**GOAL OF THE EXERCISE**
All lines from the one containing "(439, 301) = (395, 272): brown" through the last line of the listing should be given again exactly, with no pictures.

____________________

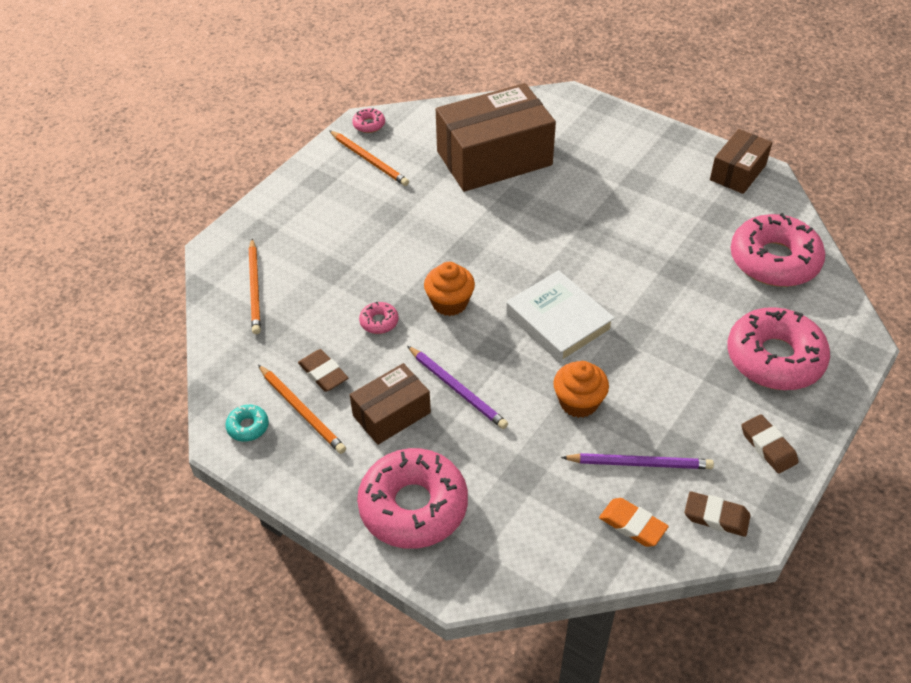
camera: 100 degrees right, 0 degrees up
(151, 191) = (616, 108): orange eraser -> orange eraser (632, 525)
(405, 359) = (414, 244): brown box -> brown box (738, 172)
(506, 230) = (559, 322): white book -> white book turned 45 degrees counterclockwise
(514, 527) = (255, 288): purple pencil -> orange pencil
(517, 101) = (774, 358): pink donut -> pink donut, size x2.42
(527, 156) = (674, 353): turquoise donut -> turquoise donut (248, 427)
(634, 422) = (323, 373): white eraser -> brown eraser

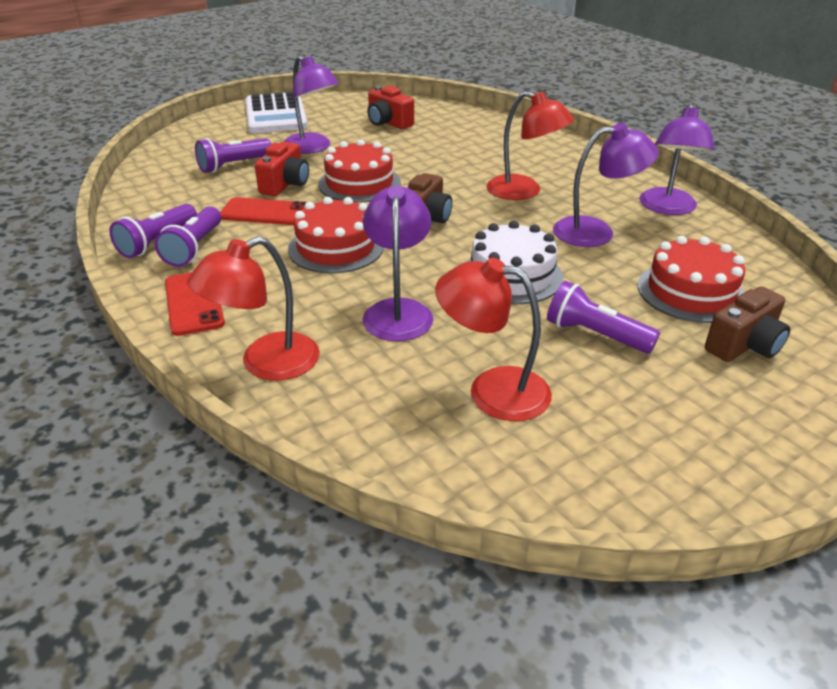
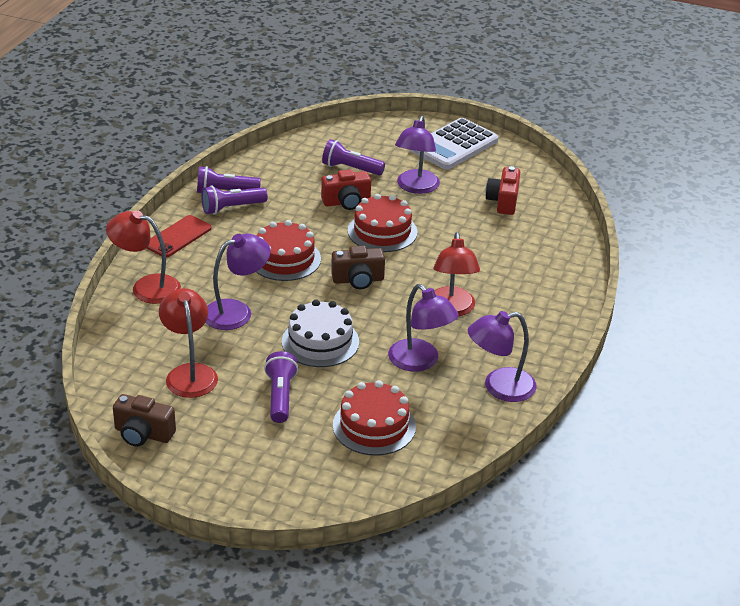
camera: 55 degrees right, 0 degrees up
(265, 212) = (300, 212): red phone -> none
(744, 345) = (325, 463): brown camera -> brown camera (143, 434)

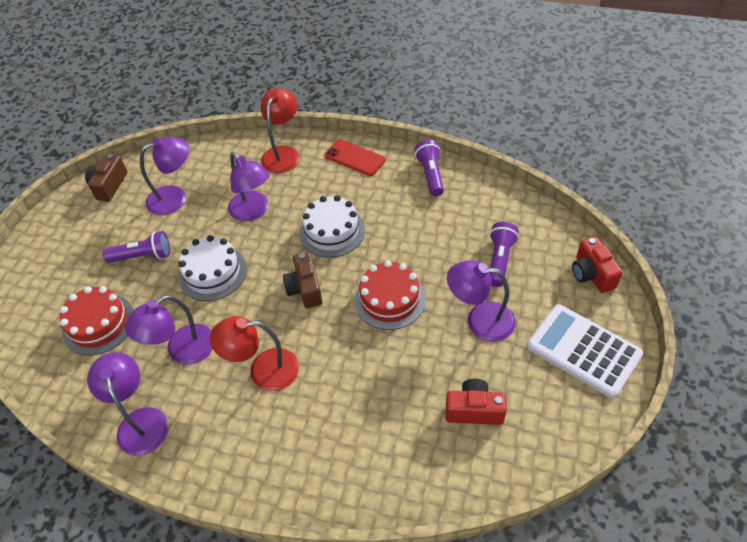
camera: 90 degrees right, 15 degrees up
(189, 373) = (175, 197): red lamp -> purple lamp
(231, 208) = (405, 183): purple flashlight -> none
(285, 259) = (332, 231): red cake -> white cake
(346, 202) = (436, 264): red camera -> red camera (591, 274)

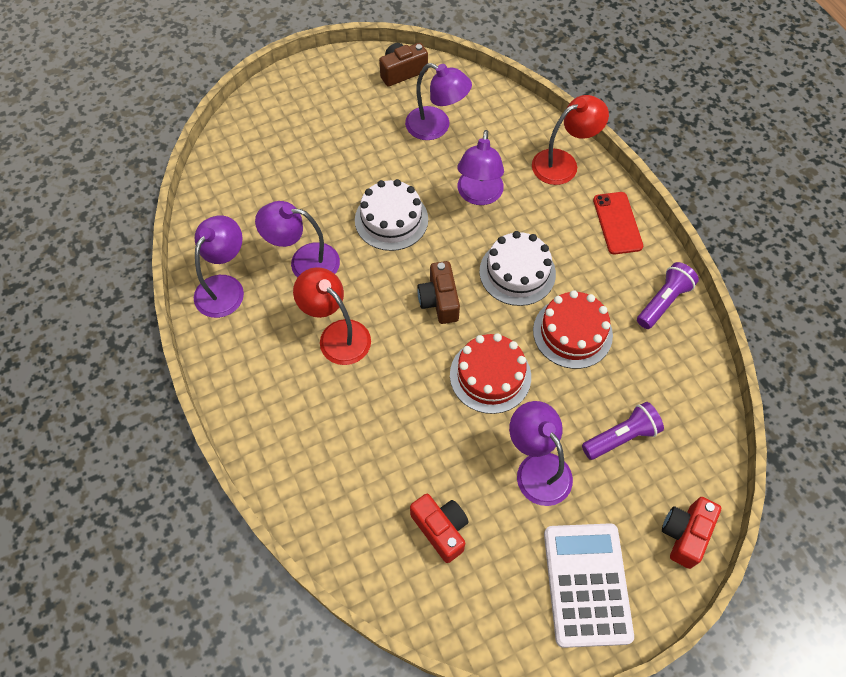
camera: 45 degrees right, 10 degrees up
(98, 324) = (276, 185): red cake -> red cake (572, 332)
(143, 256) = (360, 158): purple flashlight -> none
(305, 289) = (439, 301): brown camera -> brown camera turned 45 degrees counterclockwise

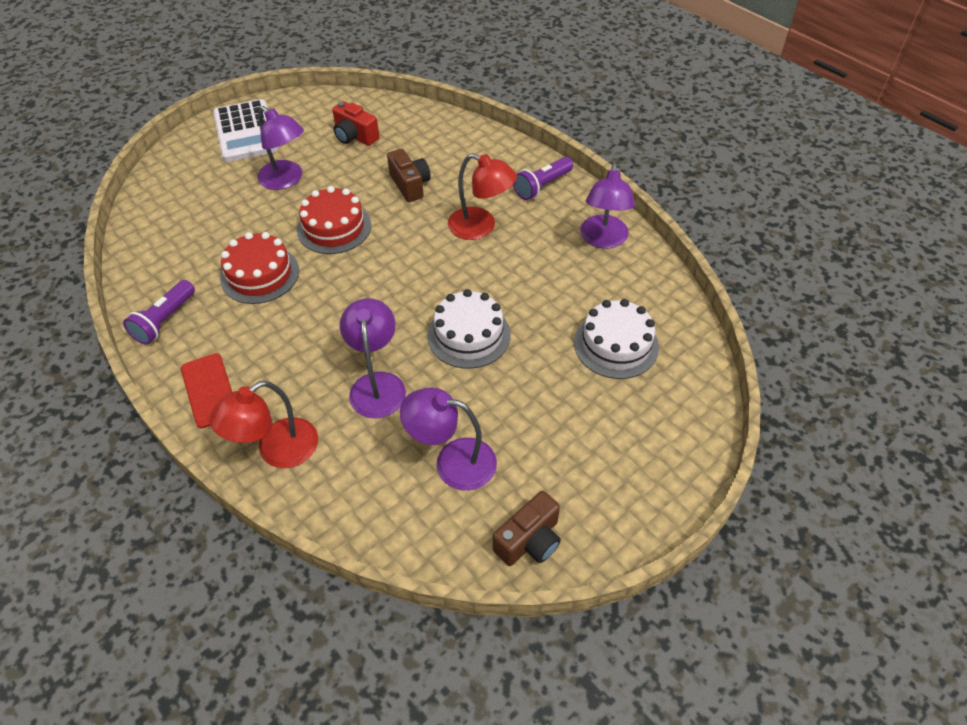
camera: 165 degrees right, 10 degrees down
(304, 262) = (540, 276): purple lamp -> none
(439, 301) = (395, 272): brown camera -> brown camera (410, 185)
(517, 272) = (320, 314): white cake -> white cake (616, 345)
(621, 437) = (216, 211): purple flashlight -> purple flashlight (542, 186)
(684, 534) = (170, 168): red camera -> none

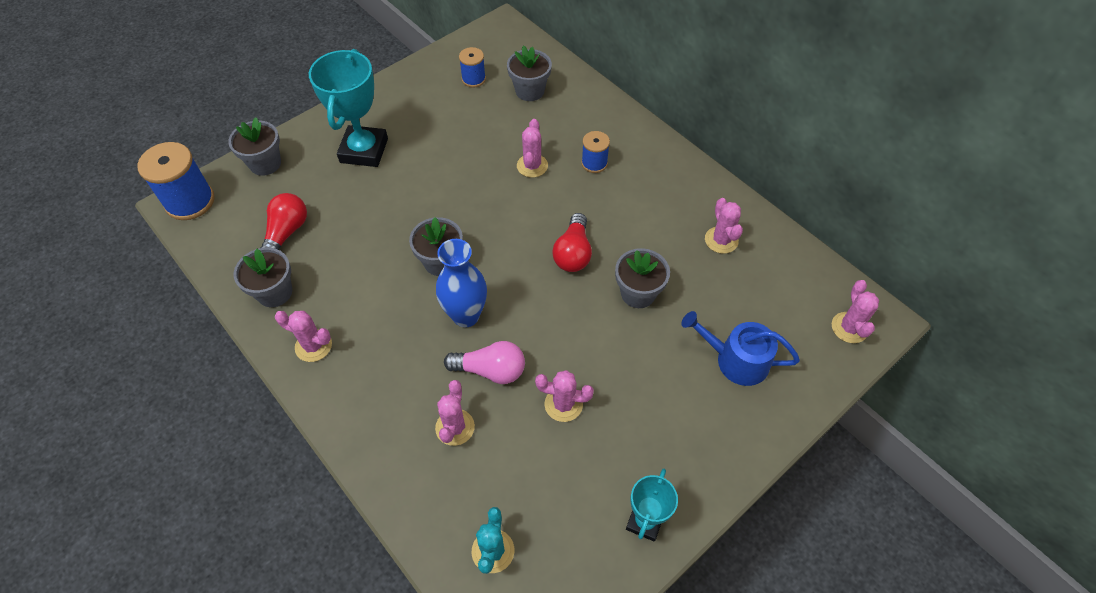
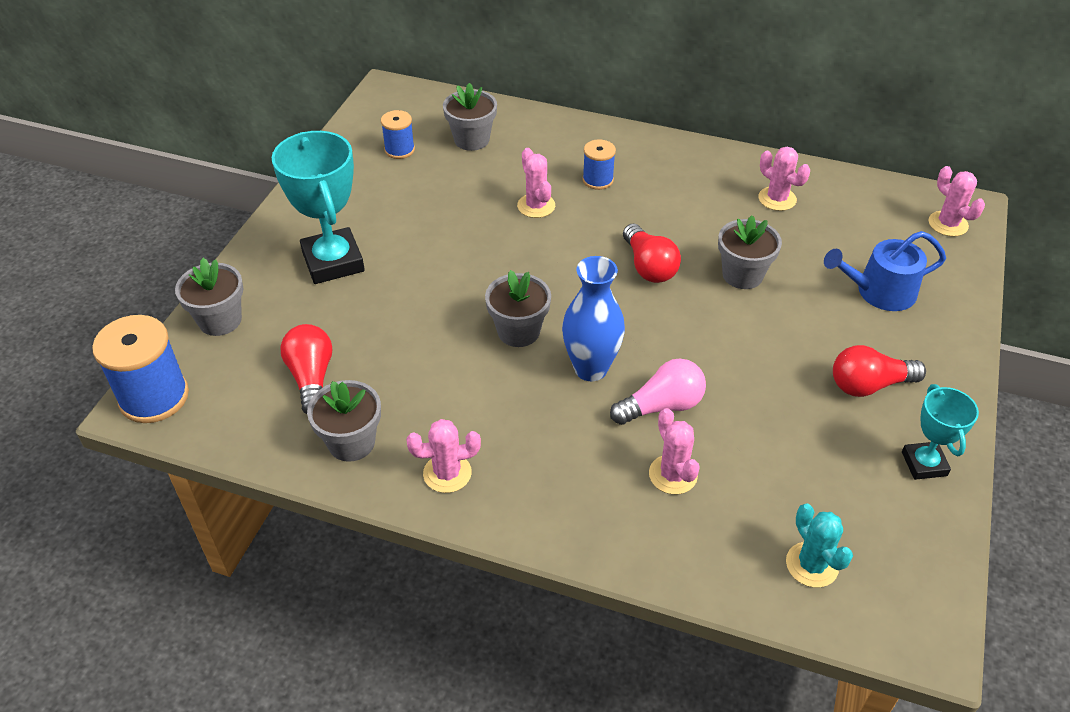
camera: 30 degrees left, 10 degrees down
(563, 404) = (760, 402): pink cactus -> none
(658, 434) = (869, 385): none -> red light bulb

____________________

**TASK RESPONSE**
(439, 301) = (395, 272): brown camera -> brown camera (410, 185)
(517, 272) = (320, 314): white cake -> white cake (616, 345)
(621, 437) = (216, 211): purple flashlight -> purple flashlight (542, 186)
(684, 534) = (170, 168): red camera -> none

camera: 30 degrees left, 10 degrees down
(563, 404) = (760, 402): pink cactus -> none
(658, 434) = (869, 385): none -> red light bulb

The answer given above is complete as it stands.